BEGIN Dataset extract
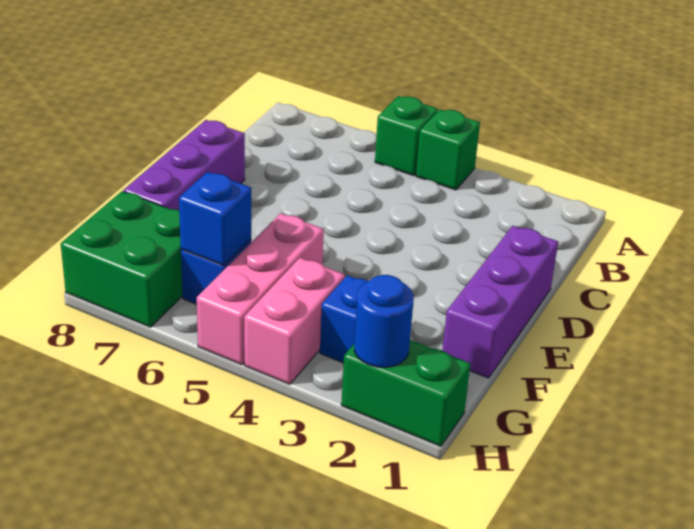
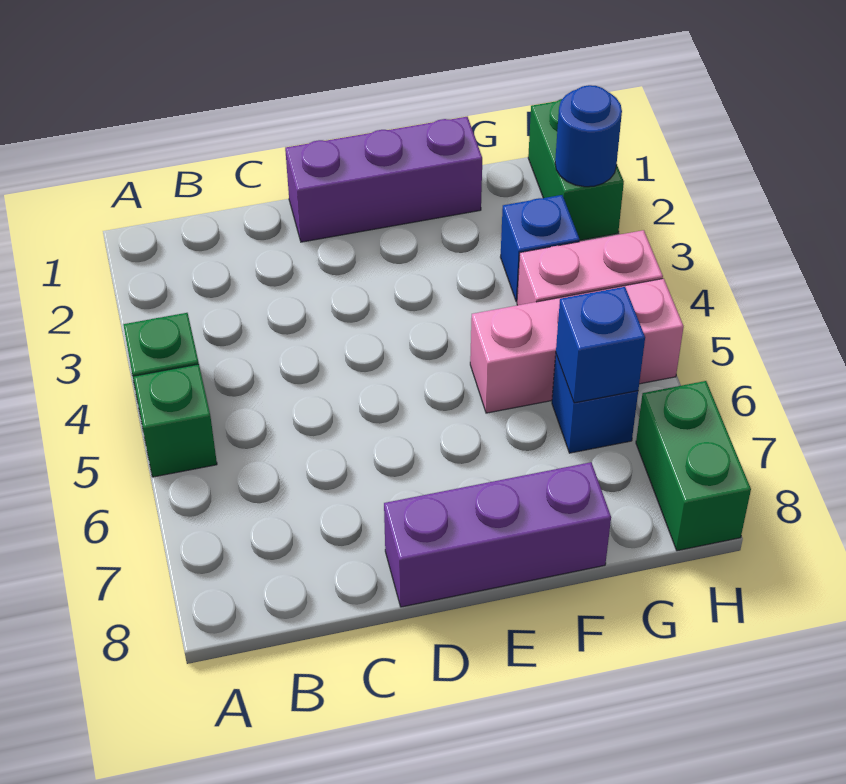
green brick G7:H8 level 1 -> green brick H7:H8 level 1

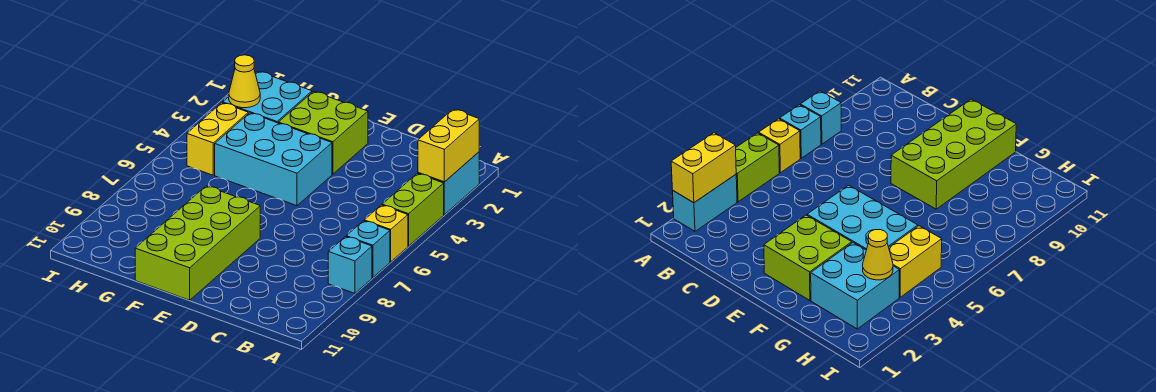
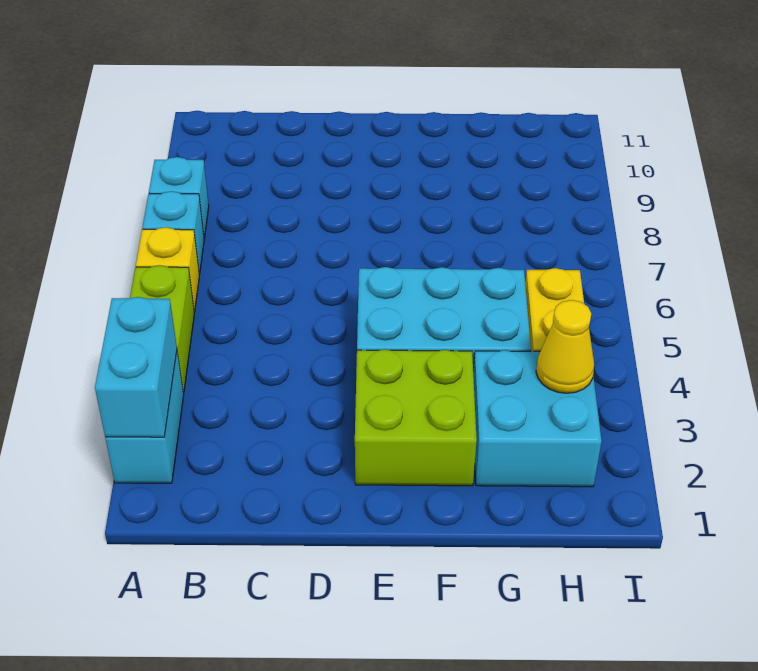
yellow brick A2:A3 level 2 -> cyan brick A2:A3 level 2
lime brick E8:F11 level 1 -> none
END Dataset extract
Task item:
Please produce an exact copy of all the material, leaving out the pictures.

Solution to the exercise:
green brick G7:H8 level 1 -> green brick H7:H8 level 1

yellow brick A2:A3 level 2 -> cyan brick A2:A3 level 2
lime brick E8:F11 level 1 -> none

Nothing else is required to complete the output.